### Task objective
From the entries that follow, copy each line containing the word "size".

### Dataset
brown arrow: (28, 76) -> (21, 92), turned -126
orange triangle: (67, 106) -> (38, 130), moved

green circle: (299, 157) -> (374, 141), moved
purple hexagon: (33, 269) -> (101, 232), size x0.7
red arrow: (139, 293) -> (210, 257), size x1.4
--
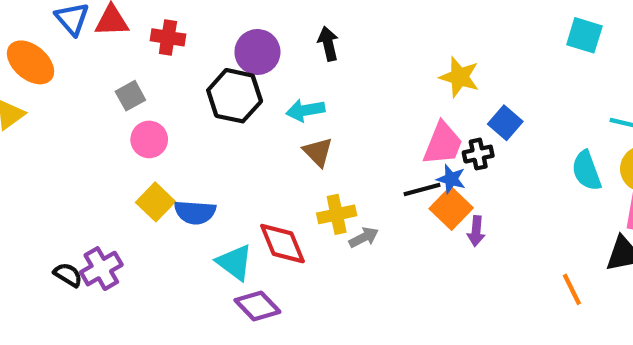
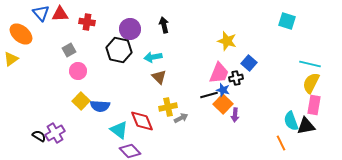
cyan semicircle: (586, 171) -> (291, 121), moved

### Task solution
purple hexagon: (33, 269) -> (101, 232), size x0.7
red arrow: (139, 293) -> (210, 257), size x1.4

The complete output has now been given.